-- Opening Marker --

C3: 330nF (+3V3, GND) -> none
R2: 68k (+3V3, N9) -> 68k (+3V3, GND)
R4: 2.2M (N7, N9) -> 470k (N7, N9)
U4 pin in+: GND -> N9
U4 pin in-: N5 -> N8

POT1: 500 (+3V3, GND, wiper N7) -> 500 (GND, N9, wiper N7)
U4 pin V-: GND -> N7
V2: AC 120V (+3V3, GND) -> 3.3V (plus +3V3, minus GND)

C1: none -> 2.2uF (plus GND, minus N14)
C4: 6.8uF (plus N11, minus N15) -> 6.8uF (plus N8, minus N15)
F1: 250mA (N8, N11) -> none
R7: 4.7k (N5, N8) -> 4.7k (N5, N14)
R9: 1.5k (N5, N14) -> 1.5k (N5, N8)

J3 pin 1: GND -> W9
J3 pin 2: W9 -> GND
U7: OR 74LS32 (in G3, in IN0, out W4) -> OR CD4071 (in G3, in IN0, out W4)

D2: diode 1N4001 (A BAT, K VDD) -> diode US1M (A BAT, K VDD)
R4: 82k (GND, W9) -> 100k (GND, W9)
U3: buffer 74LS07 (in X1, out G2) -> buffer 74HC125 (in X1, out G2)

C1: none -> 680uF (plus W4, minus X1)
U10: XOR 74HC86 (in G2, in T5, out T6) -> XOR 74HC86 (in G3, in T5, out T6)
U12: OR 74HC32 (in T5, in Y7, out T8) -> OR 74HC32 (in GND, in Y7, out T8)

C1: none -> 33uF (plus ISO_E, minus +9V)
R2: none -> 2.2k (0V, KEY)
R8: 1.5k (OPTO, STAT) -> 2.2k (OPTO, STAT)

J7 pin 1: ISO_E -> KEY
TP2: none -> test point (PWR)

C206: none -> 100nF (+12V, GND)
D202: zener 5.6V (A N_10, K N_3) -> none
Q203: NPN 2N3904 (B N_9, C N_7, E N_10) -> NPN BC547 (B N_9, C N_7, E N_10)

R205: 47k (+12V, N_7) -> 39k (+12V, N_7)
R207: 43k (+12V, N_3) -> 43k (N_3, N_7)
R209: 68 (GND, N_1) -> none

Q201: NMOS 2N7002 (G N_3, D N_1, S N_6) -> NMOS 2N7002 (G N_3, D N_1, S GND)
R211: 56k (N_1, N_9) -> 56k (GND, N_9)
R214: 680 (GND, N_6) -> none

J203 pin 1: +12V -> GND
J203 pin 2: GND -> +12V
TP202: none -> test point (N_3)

-- Closing Marker --

Exercise instructions:
Make an exact copy of each line, beginning at the one containing "R211: 56k (N_1, N_9) -> 56k (GND, N_9)" and ending with the last line of the data, and of no other line.

Solution to the problem:
R211: 56k (N_1, N_9) -> 56k (GND, N_9)
R214: 680 (GND, N_6) -> none

J203 pin 1: +12V -> GND
J203 pin 2: GND -> +12V
TP202: none -> test point (N_3)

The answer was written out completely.